Data for review:
*** Block opens ***
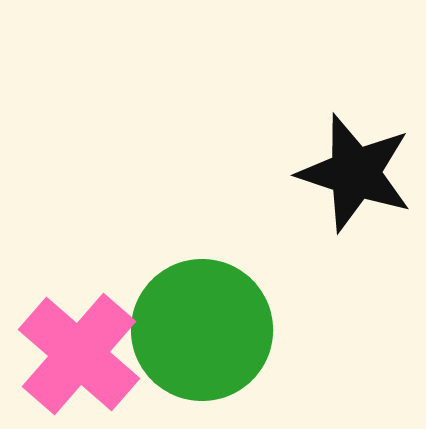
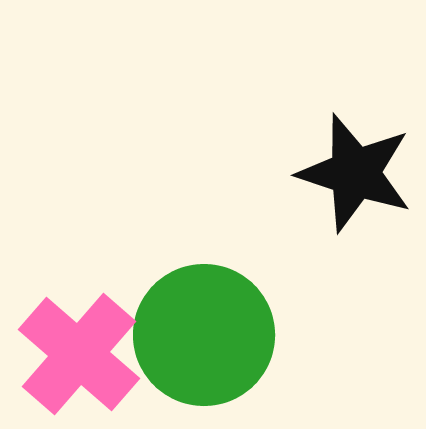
green circle: moved 2 px right, 5 px down
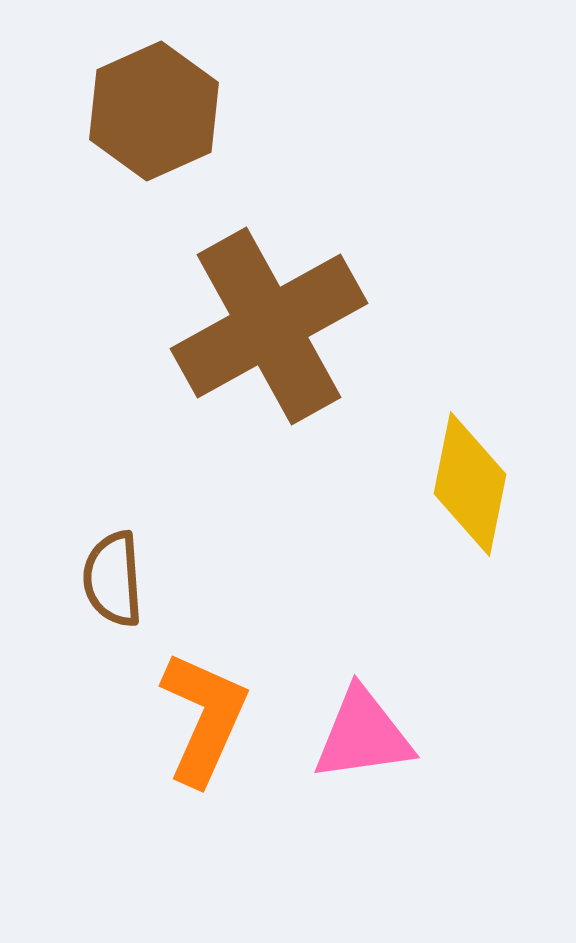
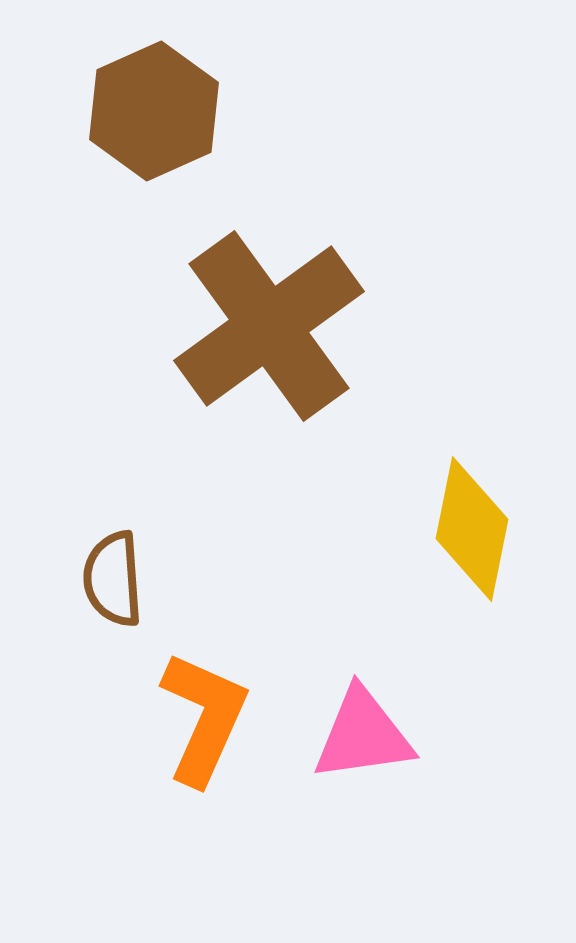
brown cross: rotated 7 degrees counterclockwise
yellow diamond: moved 2 px right, 45 px down
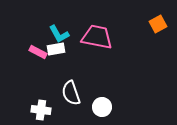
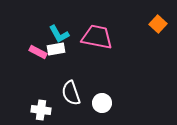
orange square: rotated 18 degrees counterclockwise
white circle: moved 4 px up
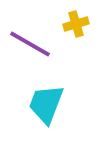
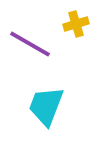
cyan trapezoid: moved 2 px down
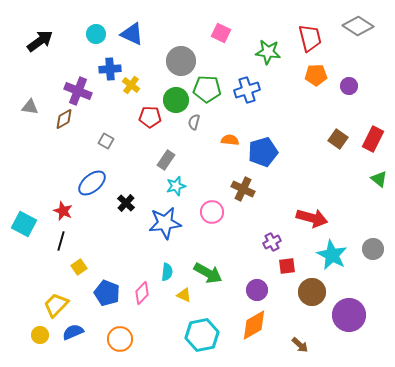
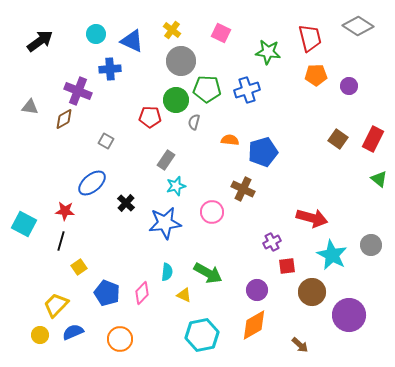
blue triangle at (132, 34): moved 7 px down
yellow cross at (131, 85): moved 41 px right, 55 px up
red star at (63, 211): moved 2 px right; rotated 18 degrees counterclockwise
gray circle at (373, 249): moved 2 px left, 4 px up
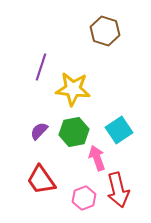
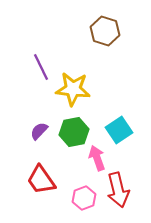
purple line: rotated 44 degrees counterclockwise
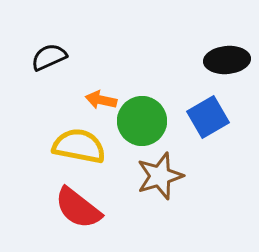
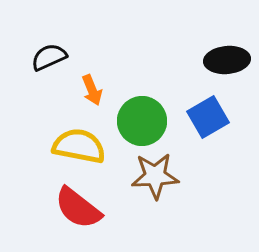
orange arrow: moved 9 px left, 10 px up; rotated 124 degrees counterclockwise
brown star: moved 5 px left; rotated 15 degrees clockwise
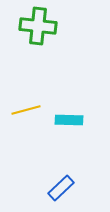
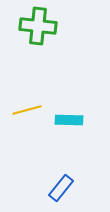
yellow line: moved 1 px right
blue rectangle: rotated 8 degrees counterclockwise
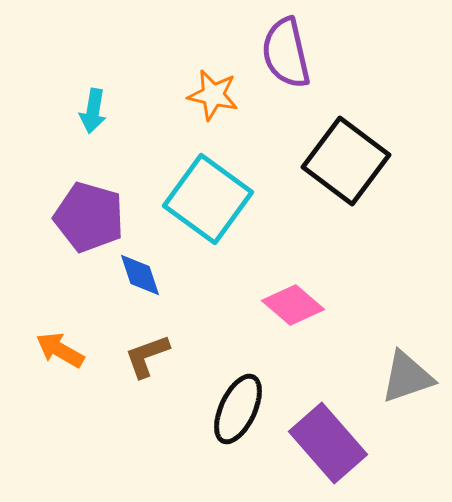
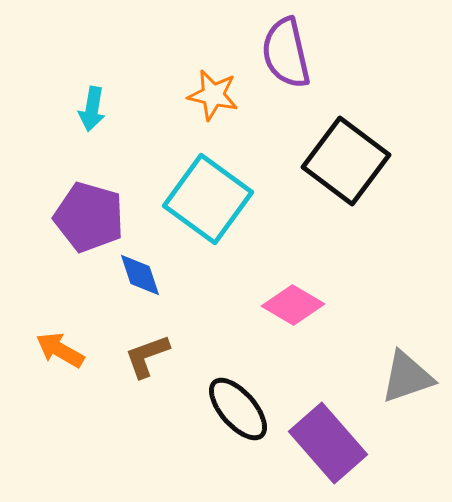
cyan arrow: moved 1 px left, 2 px up
pink diamond: rotated 10 degrees counterclockwise
black ellipse: rotated 66 degrees counterclockwise
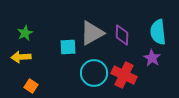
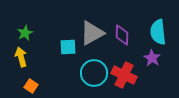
yellow arrow: rotated 78 degrees clockwise
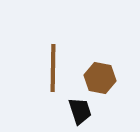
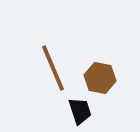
brown line: rotated 24 degrees counterclockwise
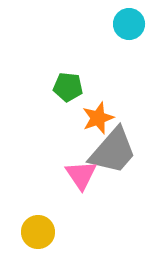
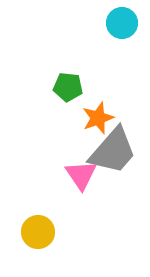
cyan circle: moved 7 px left, 1 px up
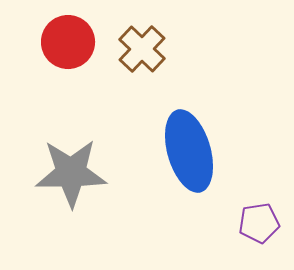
*** Block closes ***
Beginning with the line that contains "orange square: rotated", write out the remaining lines of the listing above through the last, exactly and only those, without pictures.

Result of the exercise:
orange square: rotated 18 degrees counterclockwise
white circle: moved 4 px up
cyan trapezoid: moved 2 px down
blue triangle at (132, 34): moved 7 px down
yellow cross at (131, 85): moved 41 px right, 55 px up
red star at (63, 211): moved 2 px right; rotated 18 degrees counterclockwise
gray circle at (373, 249): moved 2 px left, 4 px up
purple line: rotated 44 degrees counterclockwise
orange arrow: moved 9 px left, 10 px up; rotated 124 degrees counterclockwise
brown star: moved 5 px left; rotated 15 degrees clockwise
yellow line: moved 1 px right
blue rectangle: rotated 8 degrees counterclockwise
cyan arrow: moved 1 px left, 2 px up
pink diamond: rotated 10 degrees counterclockwise
black ellipse: rotated 66 degrees counterclockwise
yellow arrow: rotated 78 degrees clockwise
brown line: rotated 24 degrees counterclockwise
cyan circle: moved 7 px left, 1 px up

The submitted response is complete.